Goal of the exercise
Word for word, transcribe the data below from the line with "D1: LED (A NET12, K" to the line with "C6: 15uF (plus", keeping both of those lines.

*** Opening Information ***

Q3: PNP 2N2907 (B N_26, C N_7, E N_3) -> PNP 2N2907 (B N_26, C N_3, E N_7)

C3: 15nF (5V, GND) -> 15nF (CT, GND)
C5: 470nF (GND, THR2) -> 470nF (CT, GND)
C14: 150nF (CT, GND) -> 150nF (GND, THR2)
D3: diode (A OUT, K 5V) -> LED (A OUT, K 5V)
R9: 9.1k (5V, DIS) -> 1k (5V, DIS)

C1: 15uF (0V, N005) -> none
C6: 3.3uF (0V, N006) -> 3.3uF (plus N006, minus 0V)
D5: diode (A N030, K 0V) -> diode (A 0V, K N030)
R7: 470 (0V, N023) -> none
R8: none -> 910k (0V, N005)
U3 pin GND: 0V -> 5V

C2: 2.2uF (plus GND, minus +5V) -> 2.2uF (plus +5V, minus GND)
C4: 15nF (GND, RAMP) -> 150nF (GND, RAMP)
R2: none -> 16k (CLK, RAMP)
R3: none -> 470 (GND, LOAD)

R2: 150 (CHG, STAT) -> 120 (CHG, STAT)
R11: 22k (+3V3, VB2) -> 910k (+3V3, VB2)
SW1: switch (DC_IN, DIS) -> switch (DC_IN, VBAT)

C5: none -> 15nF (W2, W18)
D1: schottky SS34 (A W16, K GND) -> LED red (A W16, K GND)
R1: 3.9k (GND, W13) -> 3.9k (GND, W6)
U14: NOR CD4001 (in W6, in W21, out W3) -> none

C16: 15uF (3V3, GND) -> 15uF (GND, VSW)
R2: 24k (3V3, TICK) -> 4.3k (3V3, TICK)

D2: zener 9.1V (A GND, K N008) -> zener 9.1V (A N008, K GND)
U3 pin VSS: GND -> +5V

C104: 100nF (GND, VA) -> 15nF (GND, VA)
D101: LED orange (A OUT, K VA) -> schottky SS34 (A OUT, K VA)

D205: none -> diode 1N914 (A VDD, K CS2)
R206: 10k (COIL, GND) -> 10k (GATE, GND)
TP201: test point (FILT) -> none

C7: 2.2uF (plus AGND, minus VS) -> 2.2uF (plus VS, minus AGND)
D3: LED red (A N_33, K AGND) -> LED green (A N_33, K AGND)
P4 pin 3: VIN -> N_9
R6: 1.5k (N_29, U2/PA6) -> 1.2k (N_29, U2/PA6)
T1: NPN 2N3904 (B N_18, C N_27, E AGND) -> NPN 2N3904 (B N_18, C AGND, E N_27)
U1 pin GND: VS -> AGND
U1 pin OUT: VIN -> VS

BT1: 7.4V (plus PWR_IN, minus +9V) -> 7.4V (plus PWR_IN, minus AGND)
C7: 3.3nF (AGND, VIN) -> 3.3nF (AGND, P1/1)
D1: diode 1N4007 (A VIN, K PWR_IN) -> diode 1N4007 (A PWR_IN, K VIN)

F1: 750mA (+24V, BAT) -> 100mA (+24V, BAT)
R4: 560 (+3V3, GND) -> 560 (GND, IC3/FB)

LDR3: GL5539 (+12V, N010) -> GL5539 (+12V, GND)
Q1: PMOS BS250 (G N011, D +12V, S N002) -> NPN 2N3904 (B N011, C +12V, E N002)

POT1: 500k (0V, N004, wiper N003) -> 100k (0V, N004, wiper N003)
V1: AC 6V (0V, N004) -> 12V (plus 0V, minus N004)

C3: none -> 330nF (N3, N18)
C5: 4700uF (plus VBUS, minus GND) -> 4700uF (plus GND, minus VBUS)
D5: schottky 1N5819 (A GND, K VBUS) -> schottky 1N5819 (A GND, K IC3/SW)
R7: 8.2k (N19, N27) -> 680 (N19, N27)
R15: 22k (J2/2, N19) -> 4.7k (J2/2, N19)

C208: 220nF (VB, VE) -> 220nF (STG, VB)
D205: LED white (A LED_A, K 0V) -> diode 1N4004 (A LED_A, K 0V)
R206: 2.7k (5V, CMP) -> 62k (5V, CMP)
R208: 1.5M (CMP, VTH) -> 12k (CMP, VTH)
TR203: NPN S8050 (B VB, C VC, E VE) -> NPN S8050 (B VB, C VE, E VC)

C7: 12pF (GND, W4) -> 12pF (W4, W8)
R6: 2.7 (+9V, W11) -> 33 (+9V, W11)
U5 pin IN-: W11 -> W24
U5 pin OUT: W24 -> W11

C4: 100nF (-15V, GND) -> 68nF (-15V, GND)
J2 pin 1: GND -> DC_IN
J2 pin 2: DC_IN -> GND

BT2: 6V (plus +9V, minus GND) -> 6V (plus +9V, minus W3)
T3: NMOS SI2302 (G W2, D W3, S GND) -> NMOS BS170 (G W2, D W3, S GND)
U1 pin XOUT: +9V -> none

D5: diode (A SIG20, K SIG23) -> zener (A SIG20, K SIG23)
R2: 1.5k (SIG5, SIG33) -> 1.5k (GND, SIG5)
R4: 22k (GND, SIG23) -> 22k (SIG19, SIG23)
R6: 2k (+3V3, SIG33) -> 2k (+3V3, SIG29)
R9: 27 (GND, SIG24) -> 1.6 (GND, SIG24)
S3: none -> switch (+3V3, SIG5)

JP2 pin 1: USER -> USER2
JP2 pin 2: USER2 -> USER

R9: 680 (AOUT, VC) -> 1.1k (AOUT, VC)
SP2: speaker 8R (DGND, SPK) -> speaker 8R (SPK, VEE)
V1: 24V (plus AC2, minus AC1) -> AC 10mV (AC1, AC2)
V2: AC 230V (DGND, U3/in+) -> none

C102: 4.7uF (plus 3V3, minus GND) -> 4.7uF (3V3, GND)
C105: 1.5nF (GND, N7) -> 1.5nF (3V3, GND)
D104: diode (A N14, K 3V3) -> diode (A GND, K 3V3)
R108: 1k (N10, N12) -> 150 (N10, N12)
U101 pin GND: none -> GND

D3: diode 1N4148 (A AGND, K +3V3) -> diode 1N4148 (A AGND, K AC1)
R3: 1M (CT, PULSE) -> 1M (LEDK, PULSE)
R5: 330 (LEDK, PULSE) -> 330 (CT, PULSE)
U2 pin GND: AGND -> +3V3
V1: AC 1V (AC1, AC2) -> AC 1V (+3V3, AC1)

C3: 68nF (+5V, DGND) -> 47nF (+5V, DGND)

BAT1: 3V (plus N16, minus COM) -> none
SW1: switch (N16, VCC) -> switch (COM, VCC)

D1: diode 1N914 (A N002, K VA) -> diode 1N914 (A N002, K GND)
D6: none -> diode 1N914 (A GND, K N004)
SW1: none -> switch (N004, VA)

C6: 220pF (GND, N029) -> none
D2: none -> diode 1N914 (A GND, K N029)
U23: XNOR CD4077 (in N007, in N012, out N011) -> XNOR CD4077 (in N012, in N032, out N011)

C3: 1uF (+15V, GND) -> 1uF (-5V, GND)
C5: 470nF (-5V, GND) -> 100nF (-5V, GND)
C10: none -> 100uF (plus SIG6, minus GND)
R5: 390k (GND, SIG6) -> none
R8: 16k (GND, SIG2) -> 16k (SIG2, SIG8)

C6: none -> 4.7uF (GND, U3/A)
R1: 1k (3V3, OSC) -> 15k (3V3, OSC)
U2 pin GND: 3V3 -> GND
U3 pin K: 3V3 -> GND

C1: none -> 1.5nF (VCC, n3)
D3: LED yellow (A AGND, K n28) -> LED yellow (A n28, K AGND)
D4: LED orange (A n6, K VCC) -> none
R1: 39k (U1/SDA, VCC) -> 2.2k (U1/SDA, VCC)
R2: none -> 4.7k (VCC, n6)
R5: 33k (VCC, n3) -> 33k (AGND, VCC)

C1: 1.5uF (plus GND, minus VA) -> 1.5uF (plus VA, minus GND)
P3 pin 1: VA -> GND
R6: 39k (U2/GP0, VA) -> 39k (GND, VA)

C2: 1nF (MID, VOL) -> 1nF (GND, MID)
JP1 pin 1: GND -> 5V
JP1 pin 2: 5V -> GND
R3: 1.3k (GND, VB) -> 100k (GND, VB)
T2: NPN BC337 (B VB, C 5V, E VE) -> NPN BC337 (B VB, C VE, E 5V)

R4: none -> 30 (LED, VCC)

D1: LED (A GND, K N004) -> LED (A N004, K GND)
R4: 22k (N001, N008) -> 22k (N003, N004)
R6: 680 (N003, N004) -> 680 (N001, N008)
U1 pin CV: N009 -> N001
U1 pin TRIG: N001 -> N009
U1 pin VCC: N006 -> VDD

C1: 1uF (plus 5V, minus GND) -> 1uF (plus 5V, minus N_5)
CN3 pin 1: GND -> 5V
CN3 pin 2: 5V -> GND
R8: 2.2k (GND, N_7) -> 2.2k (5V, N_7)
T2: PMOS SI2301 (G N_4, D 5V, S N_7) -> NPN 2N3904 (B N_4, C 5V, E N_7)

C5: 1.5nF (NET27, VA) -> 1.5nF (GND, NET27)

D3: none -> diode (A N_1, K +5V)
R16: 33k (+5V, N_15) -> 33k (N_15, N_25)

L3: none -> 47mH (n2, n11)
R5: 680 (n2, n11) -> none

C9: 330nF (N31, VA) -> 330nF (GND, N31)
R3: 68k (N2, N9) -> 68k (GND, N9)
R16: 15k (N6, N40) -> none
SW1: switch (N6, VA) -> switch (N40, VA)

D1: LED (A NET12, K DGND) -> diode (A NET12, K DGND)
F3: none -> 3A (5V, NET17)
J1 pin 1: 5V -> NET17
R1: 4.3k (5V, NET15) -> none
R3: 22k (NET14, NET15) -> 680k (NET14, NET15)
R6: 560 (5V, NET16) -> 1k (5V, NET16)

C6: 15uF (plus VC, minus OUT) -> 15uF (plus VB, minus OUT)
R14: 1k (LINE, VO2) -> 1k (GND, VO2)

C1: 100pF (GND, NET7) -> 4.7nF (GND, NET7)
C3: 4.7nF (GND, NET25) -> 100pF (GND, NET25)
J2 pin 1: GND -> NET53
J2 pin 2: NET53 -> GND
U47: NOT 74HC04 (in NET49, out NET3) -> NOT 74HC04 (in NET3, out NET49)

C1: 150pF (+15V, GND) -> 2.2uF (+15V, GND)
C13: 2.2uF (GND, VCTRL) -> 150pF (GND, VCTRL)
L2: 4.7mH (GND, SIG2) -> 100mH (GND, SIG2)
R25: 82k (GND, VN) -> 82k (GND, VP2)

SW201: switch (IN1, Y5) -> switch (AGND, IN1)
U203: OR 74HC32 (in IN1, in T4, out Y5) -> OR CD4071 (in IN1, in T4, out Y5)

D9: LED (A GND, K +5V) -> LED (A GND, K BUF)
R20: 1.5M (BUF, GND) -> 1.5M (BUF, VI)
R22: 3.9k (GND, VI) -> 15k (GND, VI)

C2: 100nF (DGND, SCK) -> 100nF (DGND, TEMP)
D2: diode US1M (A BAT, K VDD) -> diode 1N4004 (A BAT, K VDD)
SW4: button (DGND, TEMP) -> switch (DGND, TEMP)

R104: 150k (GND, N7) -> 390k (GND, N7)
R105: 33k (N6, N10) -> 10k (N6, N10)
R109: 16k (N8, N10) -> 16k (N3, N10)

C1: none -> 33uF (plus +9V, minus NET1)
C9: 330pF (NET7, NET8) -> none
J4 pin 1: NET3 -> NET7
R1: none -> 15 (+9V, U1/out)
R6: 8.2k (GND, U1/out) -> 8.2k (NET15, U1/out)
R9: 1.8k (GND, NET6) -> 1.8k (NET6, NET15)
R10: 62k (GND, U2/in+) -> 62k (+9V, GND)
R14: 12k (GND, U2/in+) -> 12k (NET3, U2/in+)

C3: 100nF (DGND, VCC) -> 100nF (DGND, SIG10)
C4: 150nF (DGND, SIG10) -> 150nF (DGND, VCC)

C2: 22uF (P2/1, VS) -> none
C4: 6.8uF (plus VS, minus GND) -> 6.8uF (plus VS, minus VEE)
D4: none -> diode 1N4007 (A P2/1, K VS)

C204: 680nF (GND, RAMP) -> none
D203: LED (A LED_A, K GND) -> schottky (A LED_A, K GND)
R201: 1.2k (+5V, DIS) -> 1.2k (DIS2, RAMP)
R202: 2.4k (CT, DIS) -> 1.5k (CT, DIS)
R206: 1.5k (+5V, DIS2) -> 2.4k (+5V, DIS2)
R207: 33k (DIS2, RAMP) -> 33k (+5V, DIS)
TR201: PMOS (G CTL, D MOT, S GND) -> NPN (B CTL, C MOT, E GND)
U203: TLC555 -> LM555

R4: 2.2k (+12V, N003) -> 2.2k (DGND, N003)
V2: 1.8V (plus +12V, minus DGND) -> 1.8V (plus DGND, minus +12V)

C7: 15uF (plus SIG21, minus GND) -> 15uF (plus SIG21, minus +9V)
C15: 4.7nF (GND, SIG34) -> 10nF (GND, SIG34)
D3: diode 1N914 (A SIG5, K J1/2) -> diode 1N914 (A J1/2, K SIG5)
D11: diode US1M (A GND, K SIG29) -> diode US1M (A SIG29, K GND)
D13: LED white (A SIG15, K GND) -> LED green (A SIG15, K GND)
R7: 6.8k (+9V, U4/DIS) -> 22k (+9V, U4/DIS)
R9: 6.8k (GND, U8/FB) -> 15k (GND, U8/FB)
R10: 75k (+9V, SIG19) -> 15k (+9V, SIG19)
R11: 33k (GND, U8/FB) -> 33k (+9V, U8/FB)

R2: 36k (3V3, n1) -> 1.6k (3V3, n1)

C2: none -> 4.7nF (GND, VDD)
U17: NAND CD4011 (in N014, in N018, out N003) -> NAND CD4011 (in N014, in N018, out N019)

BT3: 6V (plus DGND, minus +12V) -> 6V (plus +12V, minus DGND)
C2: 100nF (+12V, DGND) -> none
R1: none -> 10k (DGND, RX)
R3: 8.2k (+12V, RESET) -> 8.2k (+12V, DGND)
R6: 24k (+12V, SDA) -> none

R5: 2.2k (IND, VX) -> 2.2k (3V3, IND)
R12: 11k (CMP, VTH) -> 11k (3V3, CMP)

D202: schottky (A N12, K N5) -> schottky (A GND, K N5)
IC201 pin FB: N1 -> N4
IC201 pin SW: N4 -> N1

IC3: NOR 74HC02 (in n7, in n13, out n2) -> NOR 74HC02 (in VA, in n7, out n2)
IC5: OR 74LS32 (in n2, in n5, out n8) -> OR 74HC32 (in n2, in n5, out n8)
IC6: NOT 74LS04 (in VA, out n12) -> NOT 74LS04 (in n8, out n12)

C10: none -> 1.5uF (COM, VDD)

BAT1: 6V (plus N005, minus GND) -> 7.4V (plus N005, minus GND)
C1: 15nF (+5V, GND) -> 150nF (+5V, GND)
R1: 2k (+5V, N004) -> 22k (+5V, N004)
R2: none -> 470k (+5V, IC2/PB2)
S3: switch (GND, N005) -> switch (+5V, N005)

*** Closing Information ***

Solution to this problem
D1: LED (A NET12, K DGND) -> diode (A NET12, K DGND)
F3: none -> 3A (5V, NET17)
J1 pin 1: 5V -> NET17
R1: 4.3k (5V, NET15) -> none
R3: 22k (NET14, NET15) -> 680k (NET14, NET15)
R6: 560 (5V, NET16) -> 1k (5V, NET16)

C6: 15uF (plus VC, minus OUT) -> 15uF (plus VB, minus OUT)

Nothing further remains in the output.